(DIRECTIONS FOR THIS TASK): Copy out each line of the data that holds the word "black".

(MATERIAL SUPPLIED):
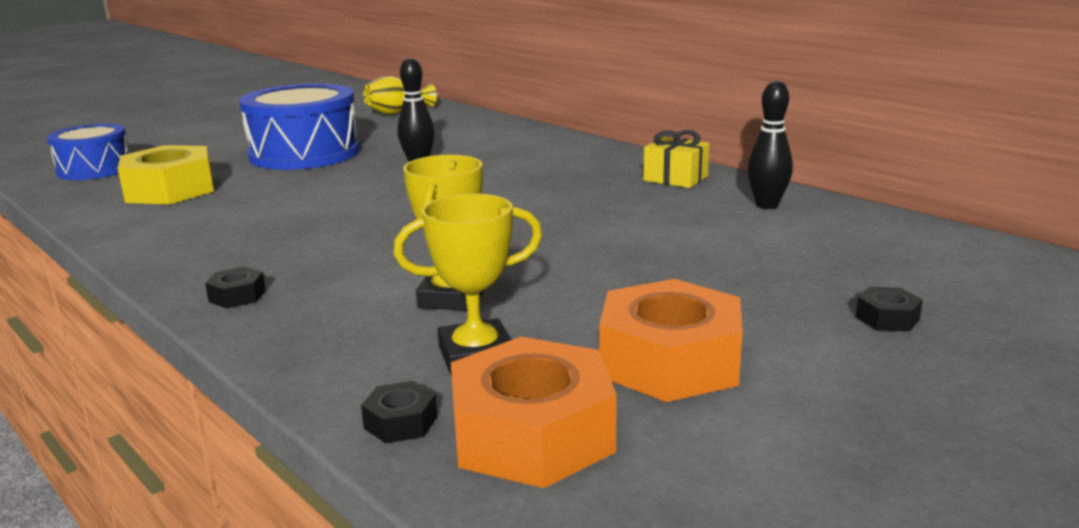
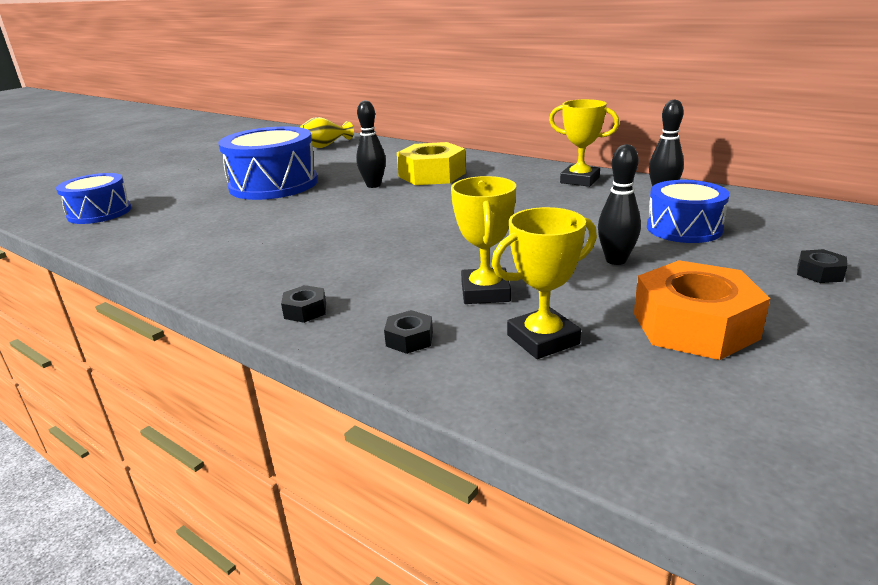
camera: 10 degrees left, 5 degrees up
(170, 190) = (180, 225): yellow nut -> yellow nut (432, 175)
(401, 422) = (527, 406): black nut -> black nut (409, 339)
(532, 434) = (640, 401): orange nut -> none
(638, 277) = (616, 260): none -> black bowling pin
(675, 178) = (580, 180): yellow gift -> yellow trophy
(758, 248) = (684, 228): none -> blue drum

(REPLY):
(401, 422) = (527, 406): black nut -> black nut (409, 339)
(638, 277) = (616, 260): none -> black bowling pin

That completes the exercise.